Work instruction: Skip the pictures. Copy all the rest of the records down exactly.
Top of Materials provided
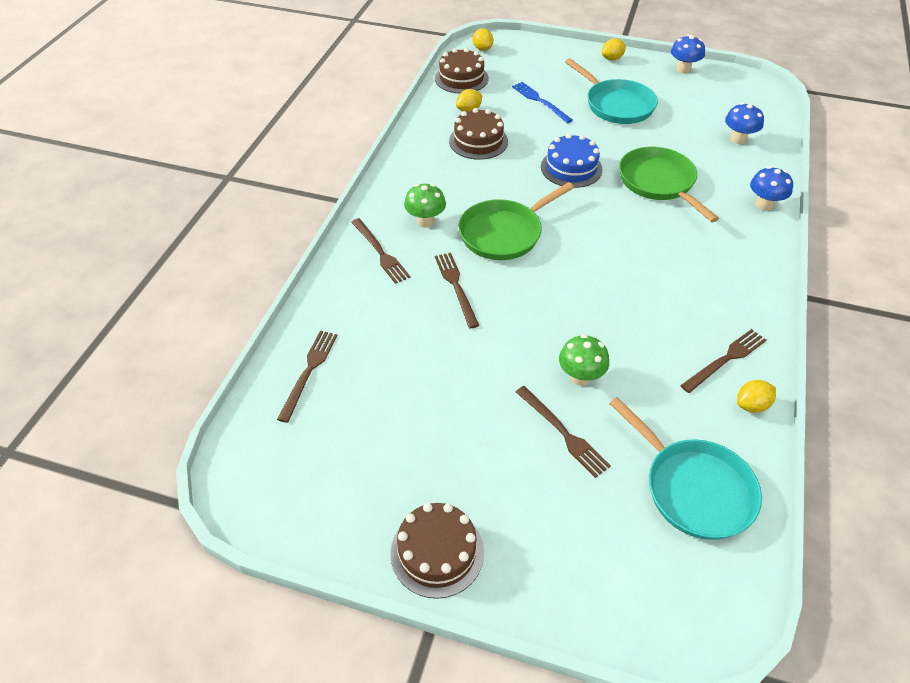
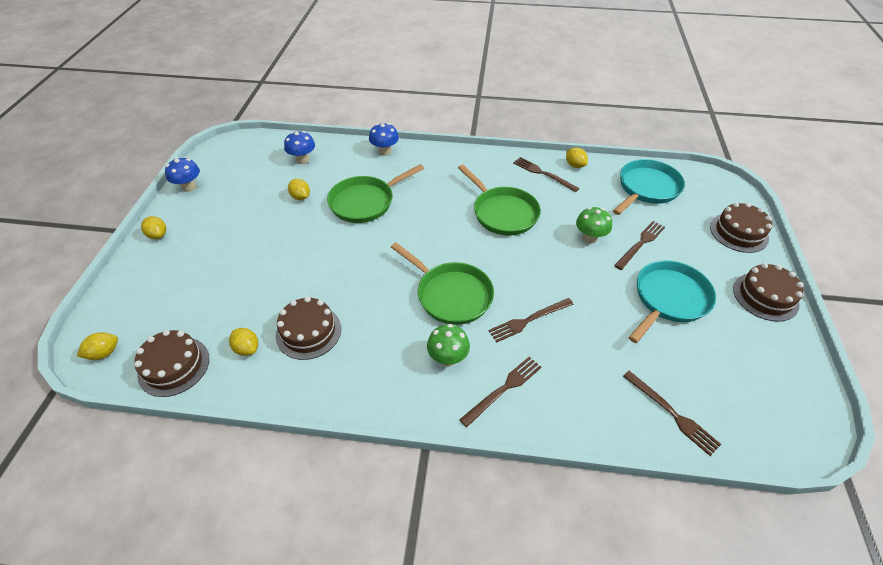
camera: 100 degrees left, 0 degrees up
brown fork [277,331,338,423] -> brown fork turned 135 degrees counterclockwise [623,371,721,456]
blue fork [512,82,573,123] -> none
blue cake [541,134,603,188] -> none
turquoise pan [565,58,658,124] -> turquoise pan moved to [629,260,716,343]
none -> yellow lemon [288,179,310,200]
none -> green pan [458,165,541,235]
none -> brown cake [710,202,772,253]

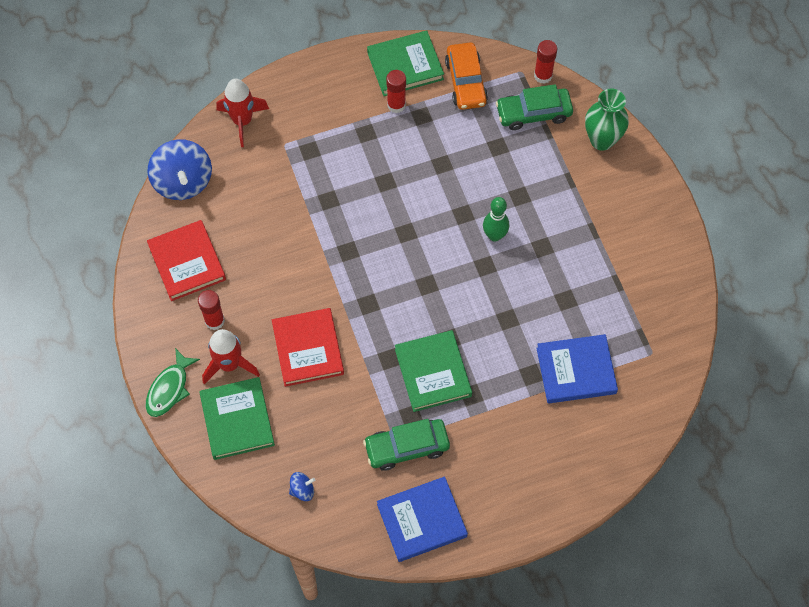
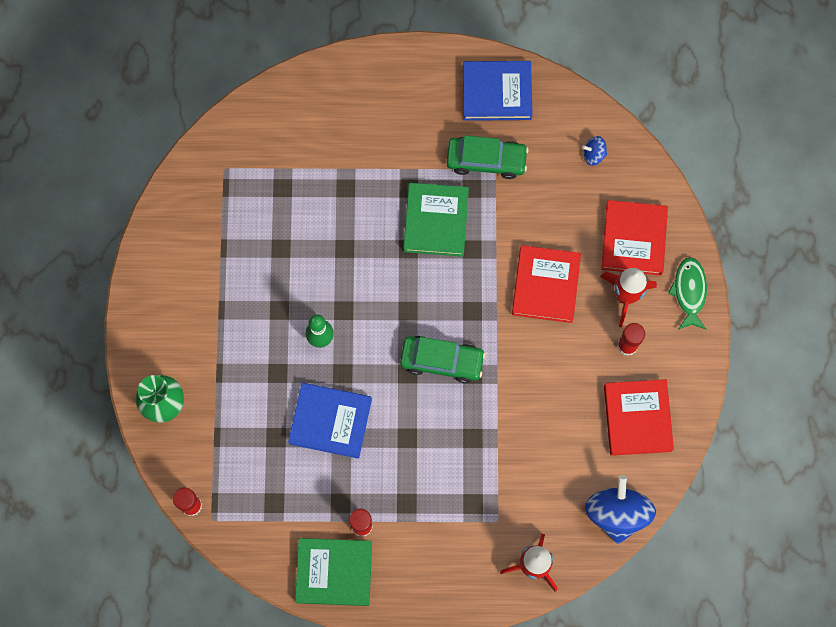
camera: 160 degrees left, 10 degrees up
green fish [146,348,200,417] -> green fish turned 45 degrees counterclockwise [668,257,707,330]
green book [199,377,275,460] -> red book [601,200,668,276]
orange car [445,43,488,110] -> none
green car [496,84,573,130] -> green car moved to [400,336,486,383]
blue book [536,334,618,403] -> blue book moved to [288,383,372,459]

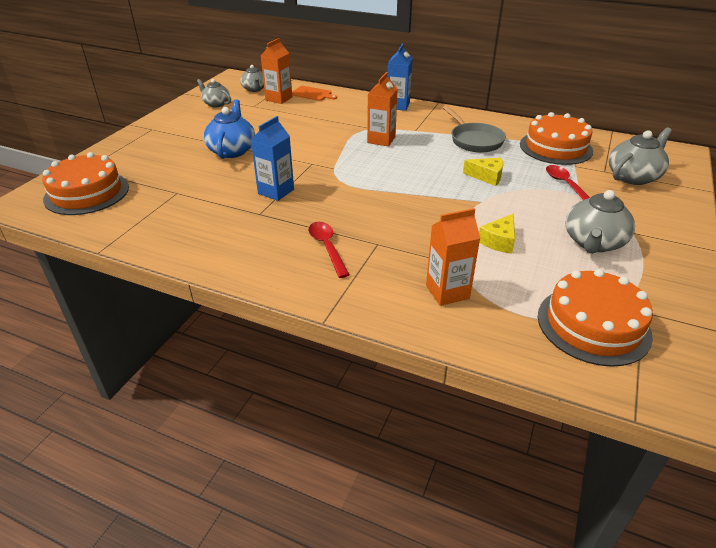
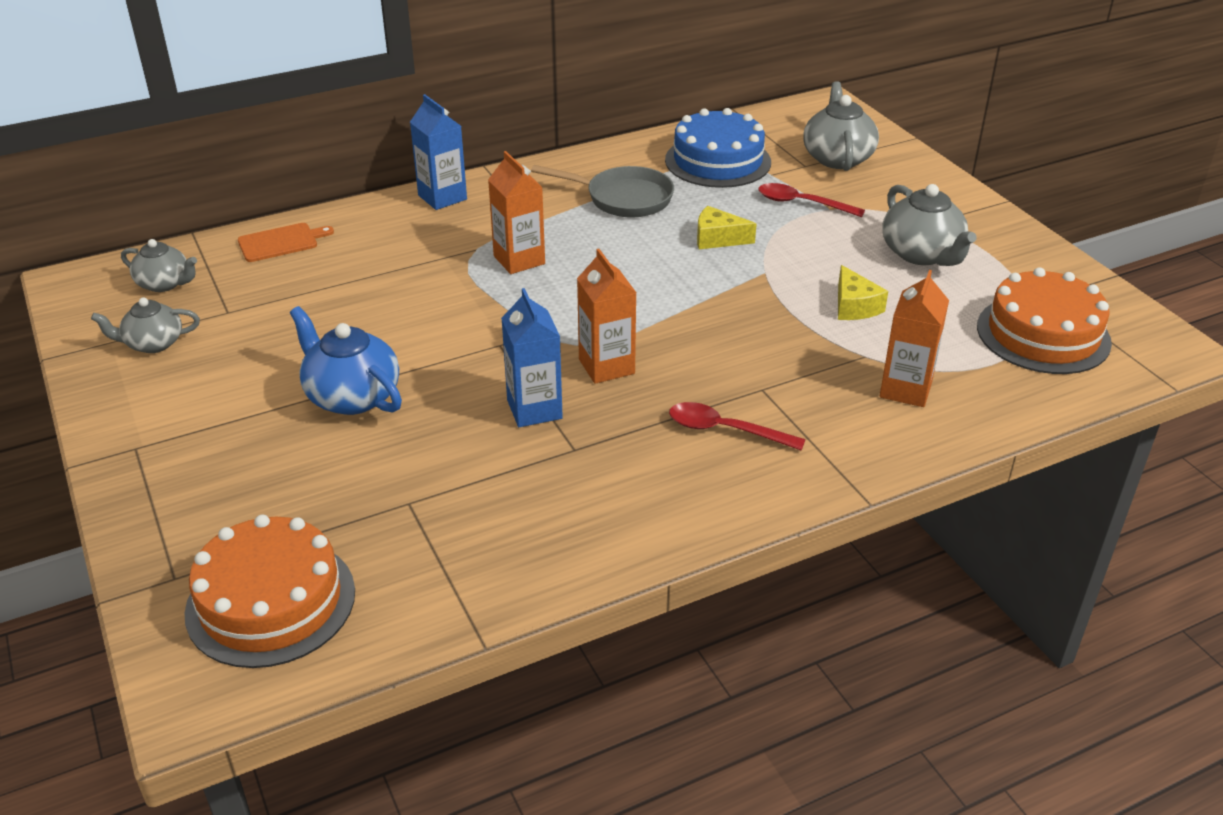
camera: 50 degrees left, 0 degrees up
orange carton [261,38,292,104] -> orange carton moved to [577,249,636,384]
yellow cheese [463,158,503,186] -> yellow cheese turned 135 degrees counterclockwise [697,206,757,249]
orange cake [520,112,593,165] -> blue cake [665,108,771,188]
Bottom of Materials provided
Completed exercise:
camera: 100 degrees left, 0 degrees up
brown fork [277,331,338,423] -> brown fork turned 135 degrees counterclockwise [623,371,721,456]
blue fork [512,82,573,123] -> none
blue cake [541,134,603,188] -> none
turquoise pan [565,58,658,124] -> turquoise pan moved to [629,260,716,343]
none -> yellow lemon [288,179,310,200]
none -> green pan [458,165,541,235]
none -> brown cake [710,202,772,253]

camera: 160 degrees left, 10 degrees up
green fish [146,348,200,417] -> green fish turned 45 degrees counterclockwise [668,257,707,330]
green book [199,377,275,460] -> red book [601,200,668,276]
orange car [445,43,488,110] -> none
green car [496,84,573,130] -> green car moved to [400,336,486,383]
blue book [536,334,618,403] -> blue book moved to [288,383,372,459]

camera: 50 degrees left, 0 degrees up
orange carton [261,38,292,104] -> orange carton moved to [577,249,636,384]
yellow cheese [463,158,503,186] -> yellow cheese turned 135 degrees counterclockwise [697,206,757,249]
orange cake [520,112,593,165] -> blue cake [665,108,771,188]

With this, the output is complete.